*EXERCISE AIM*
Change "screenshot" to "image" in everything from the line containing "Yes, point (618, 301) is closer to viewer." down to the end of the items, and leave the rest of those lines unchanged.

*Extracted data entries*
────────────────────

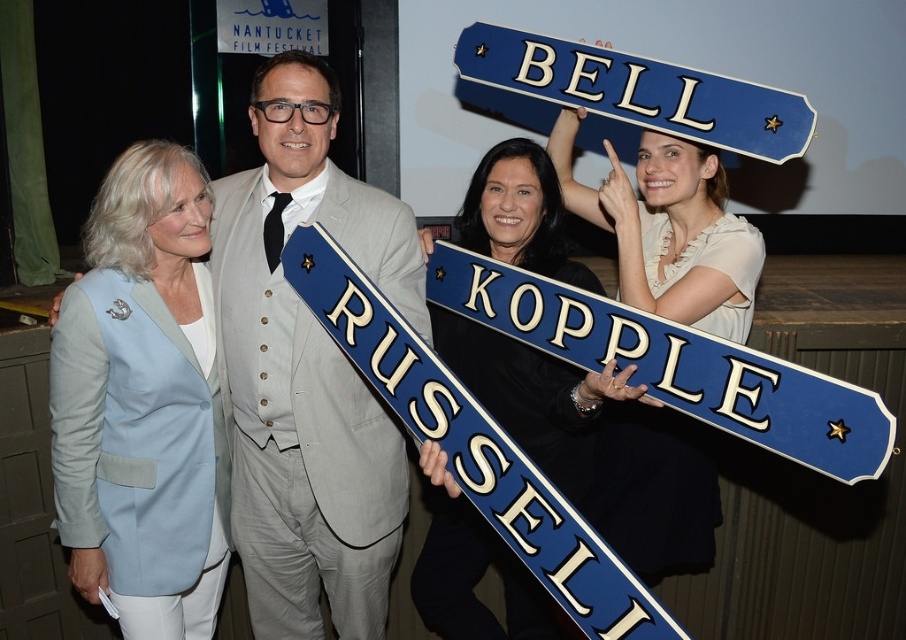
Is light blue fabric jacket at left wider than blue satin sash at center?

No.

Can you confirm if light blue fabric jacket at left is smaller than blue satin sash at center?

Yes, light blue fabric jacket at left is smaller than blue satin sash at center.

The image size is (906, 640). What do you see at coordinates (142, 401) in the screenshot? I see `light blue fabric jacket at left` at bounding box center [142, 401].

Locate an element on the screen. The width and height of the screenshot is (906, 640). light blue fabric jacket at left is located at coordinates (142, 401).

Who is lower down, blue satin sash at center or blue painted wood street sign at upper center?

blue satin sash at center is below.

Which is more to the right, blue satin sash at center or blue painted wood street sign at upper center?

blue painted wood street sign at upper center

Is point (455, 348) in front of point (488, 36)?

Yes.

Identify the location of blue satin sash at center. The image size is (906, 640). (532, 396).

Is blue painted wood street sign at center to the left of blue painted wood street sign at upper center from the viewer's perspective?

Indeed, blue painted wood street sign at center is positioned on the left side of blue painted wood street sign at upper center.

Which is above, blue painted wood street sign at center or blue painted wood street sign at upper center?

blue painted wood street sign at upper center is above.

Is point (618, 301) positioned before point (596, 145)?

Yes, point (618, 301) is closer to viewer.

The height and width of the screenshot is (640, 906). Identify the location of blue painted wood street sign at center. (676, 364).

────────────────────

*TASK RESPONSE*
Yes, point (618, 301) is closer to viewer.

The height and width of the image is (640, 906). Identify the location of blue painted wood street sign at center. (676, 364).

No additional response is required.